• [Task brief]:
Records follow. Select each line holding "none".

** Data extracts follows **

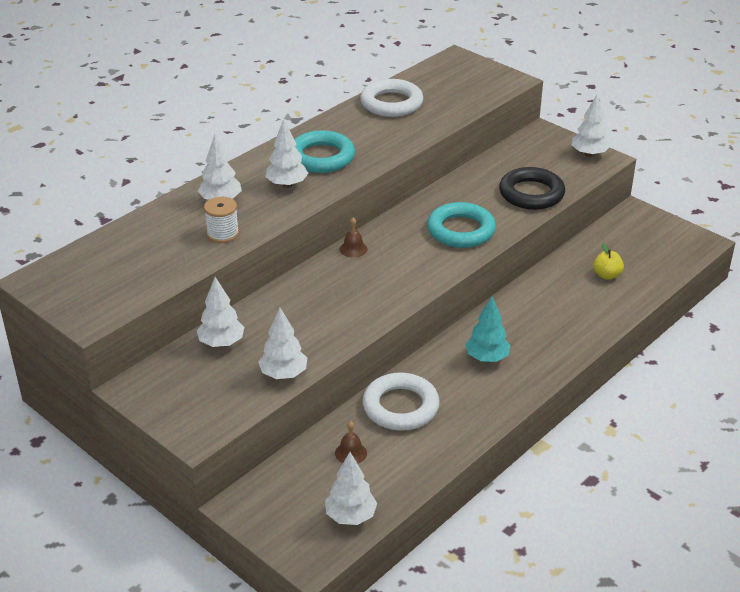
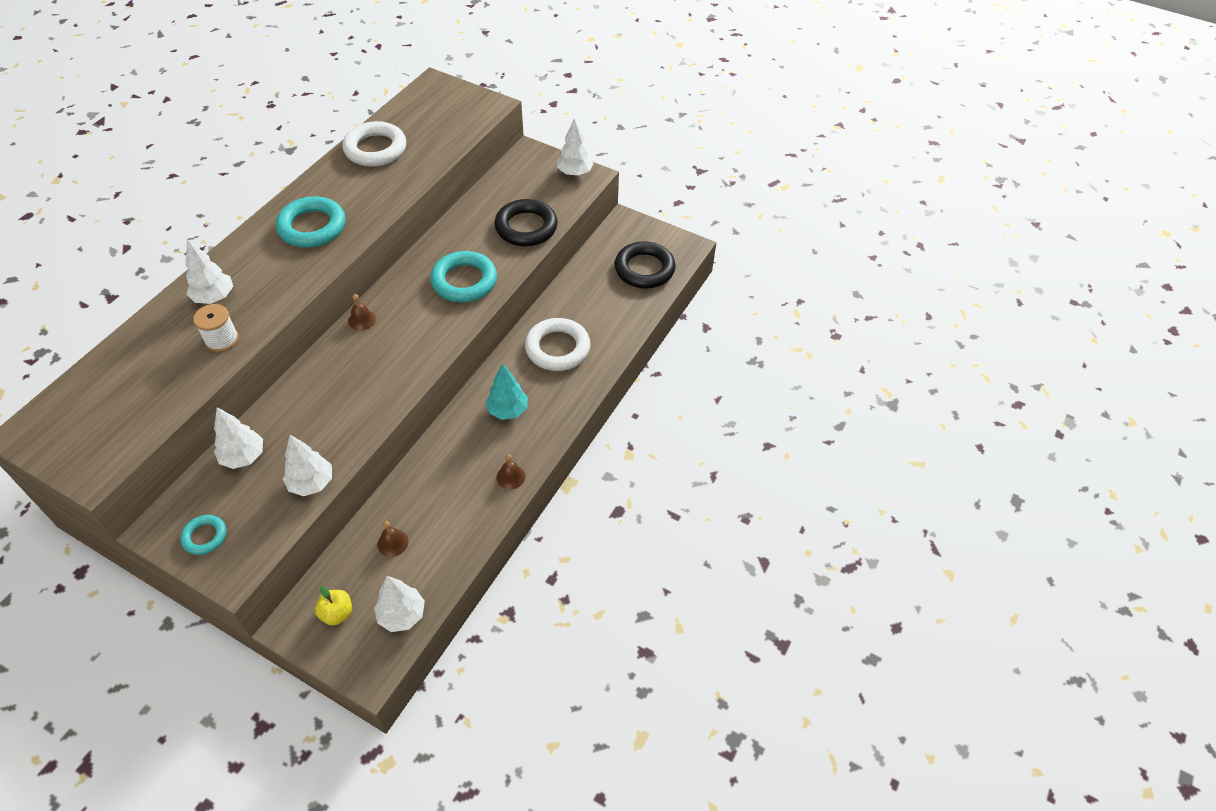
camera: 15 degrees left, 15 degrees up
(175, 401) = (205, 536): none -> turquoise ring
(287, 185) = (281, 267): white tree -> none
(400, 407) = (433, 481): white ring -> white ring (557, 348)
(481, 416) = (511, 476): none -> brown bell
(606, 275) = (606, 298): yellow apple -> yellow apple (337, 613)
(652, 255) = (644, 269): none -> black ring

** End of Data extracts **

• [Exercise answer]:
(175, 401) = (205, 536): none -> turquoise ring
(287, 185) = (281, 267): white tree -> none
(481, 416) = (511, 476): none -> brown bell
(652, 255) = (644, 269): none -> black ring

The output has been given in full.